* _What the exercise asks_
Read the records below. Copy each line where the string "brown" occurs.

### Data shown

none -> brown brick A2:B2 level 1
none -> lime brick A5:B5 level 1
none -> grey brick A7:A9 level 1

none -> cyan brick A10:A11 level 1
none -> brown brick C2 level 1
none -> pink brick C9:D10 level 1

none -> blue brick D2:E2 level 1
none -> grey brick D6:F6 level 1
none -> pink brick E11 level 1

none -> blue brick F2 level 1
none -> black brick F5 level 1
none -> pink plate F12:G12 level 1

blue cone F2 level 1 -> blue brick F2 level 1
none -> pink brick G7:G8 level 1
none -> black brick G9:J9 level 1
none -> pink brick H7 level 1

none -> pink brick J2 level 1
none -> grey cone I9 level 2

######
### Data shown

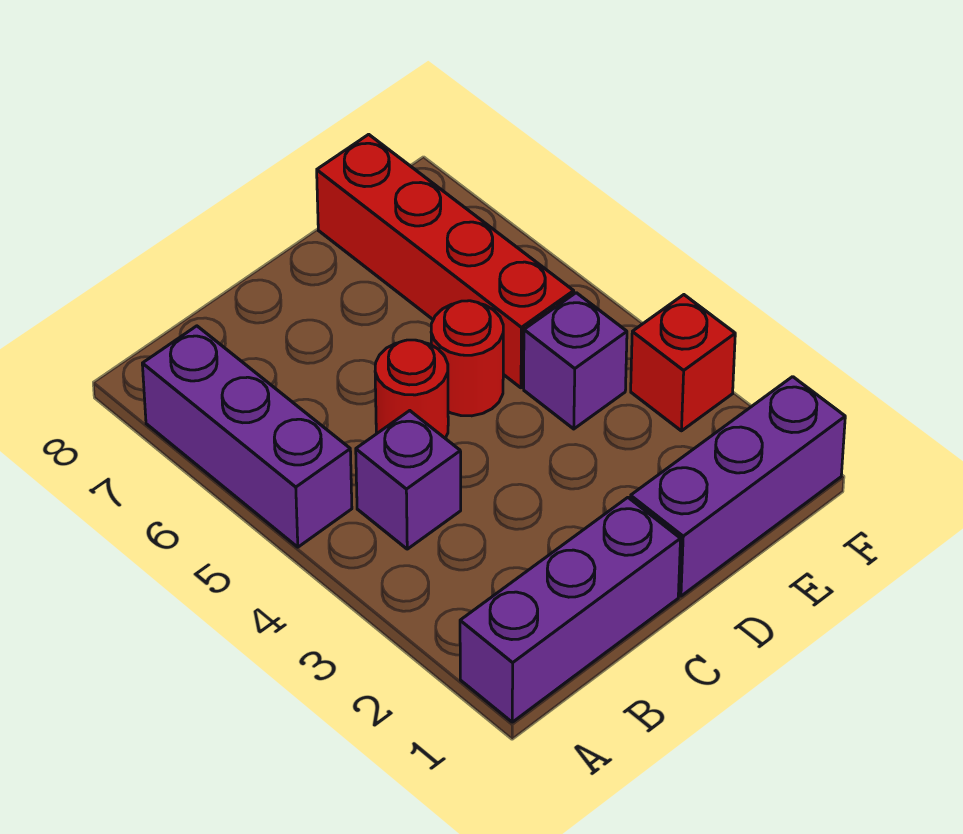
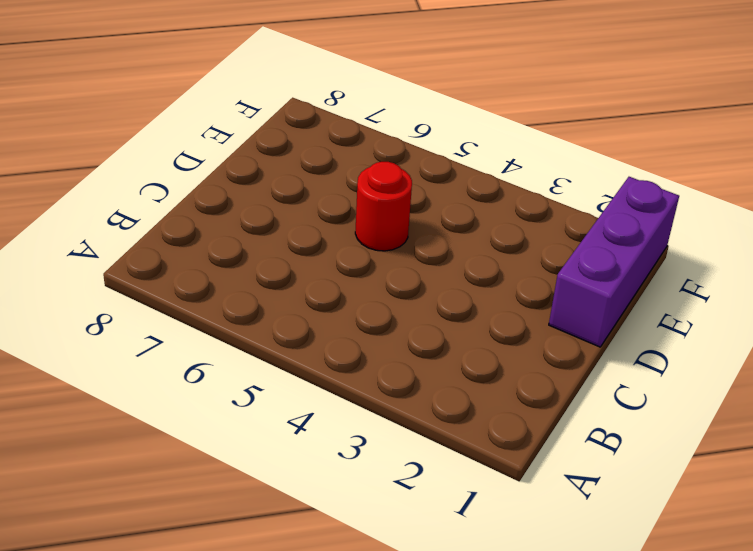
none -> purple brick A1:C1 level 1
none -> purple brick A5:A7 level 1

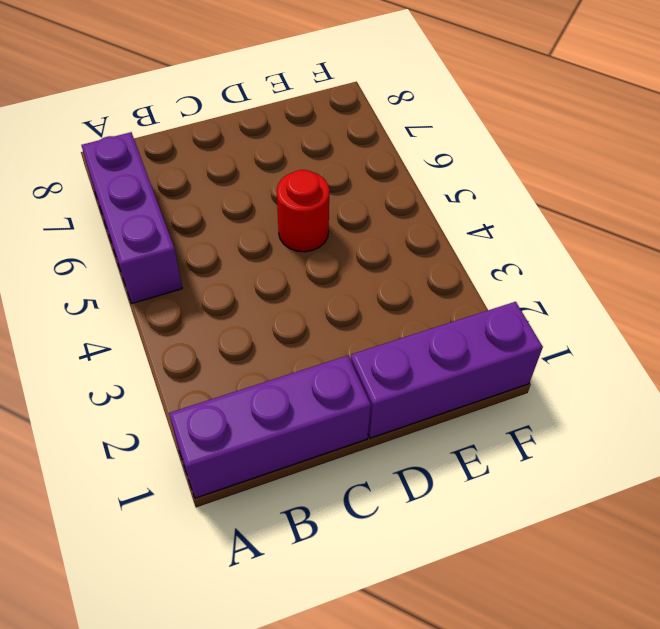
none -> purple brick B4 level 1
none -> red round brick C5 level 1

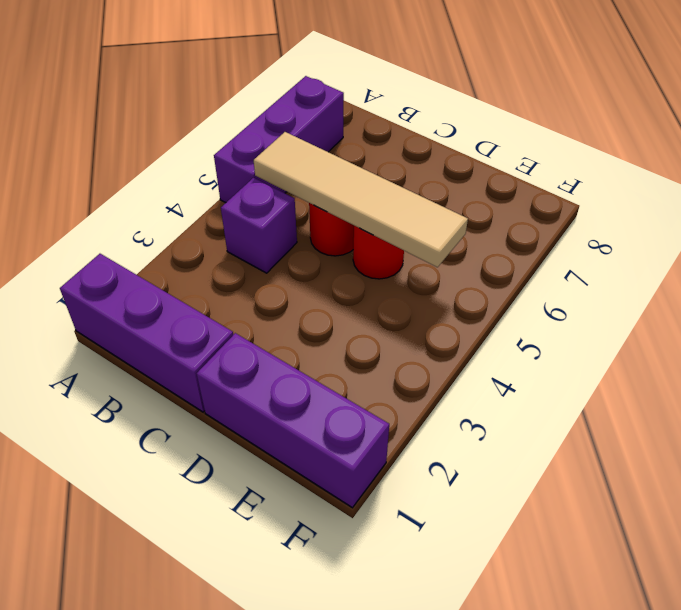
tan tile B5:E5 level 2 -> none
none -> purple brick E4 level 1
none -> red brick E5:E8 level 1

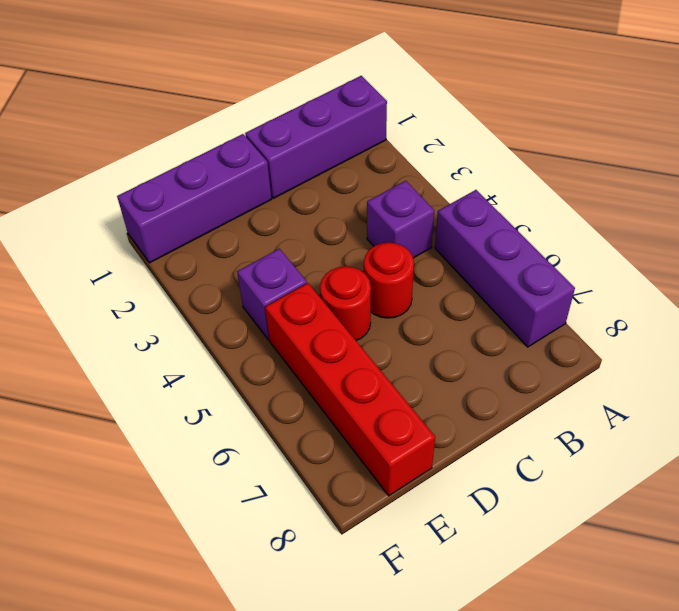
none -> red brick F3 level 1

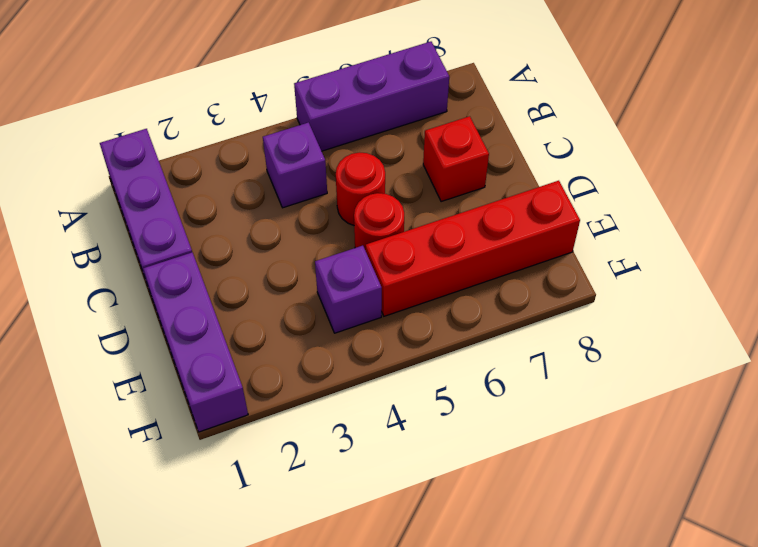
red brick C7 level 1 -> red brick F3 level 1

######
### Data shown

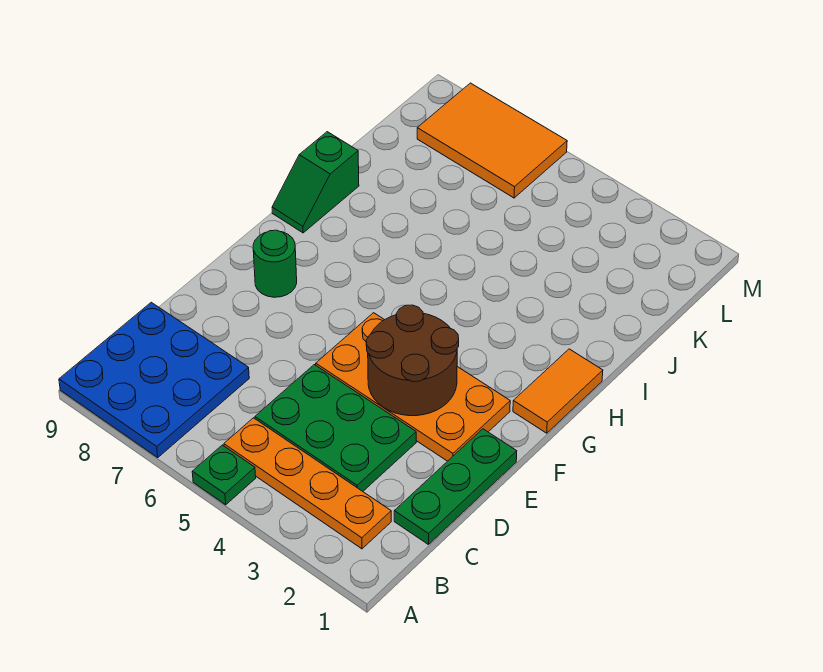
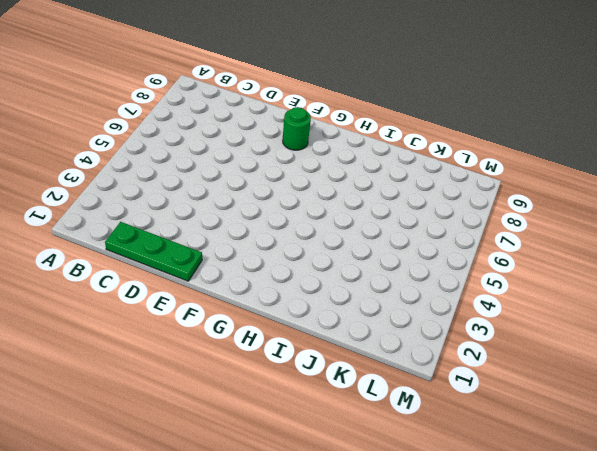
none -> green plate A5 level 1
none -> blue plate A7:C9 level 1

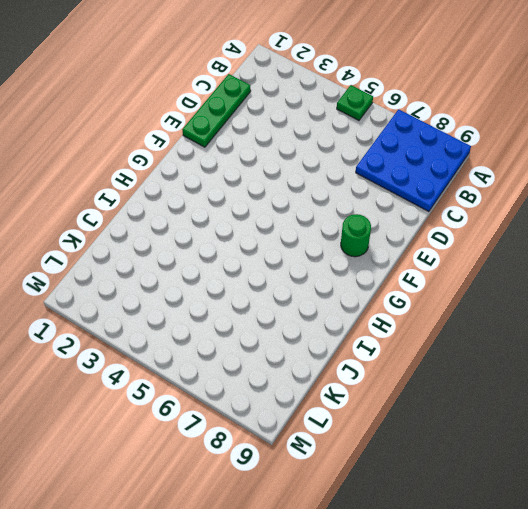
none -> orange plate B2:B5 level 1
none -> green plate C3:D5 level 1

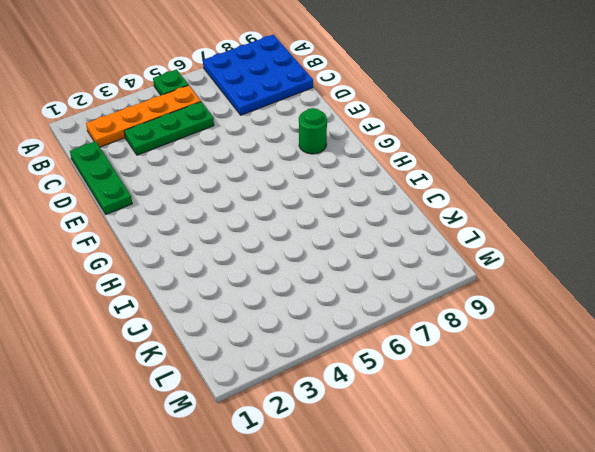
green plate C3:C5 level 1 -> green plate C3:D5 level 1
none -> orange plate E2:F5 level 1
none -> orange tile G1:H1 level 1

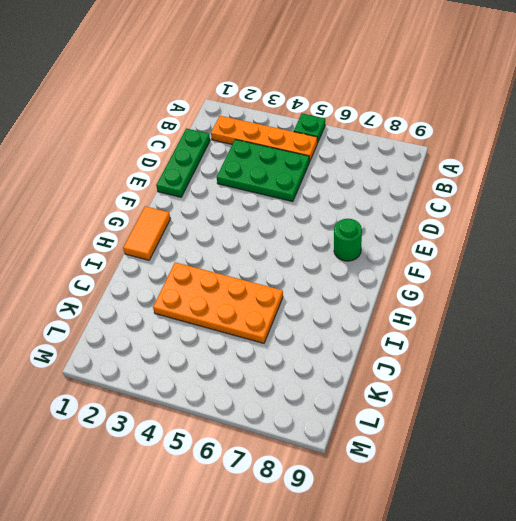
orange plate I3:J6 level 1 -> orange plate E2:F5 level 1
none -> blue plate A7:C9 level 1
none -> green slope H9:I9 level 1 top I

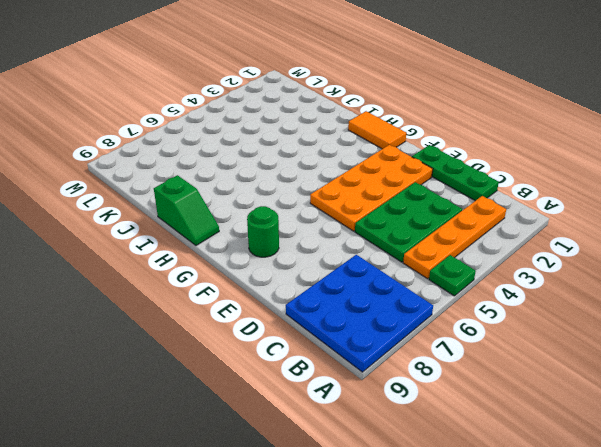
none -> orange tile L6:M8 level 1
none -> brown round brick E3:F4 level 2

######

* _Task result_
none -> brown brick A2:B2 level 1
none -> brown brick C2 level 1
none -> brown round brick E3:F4 level 2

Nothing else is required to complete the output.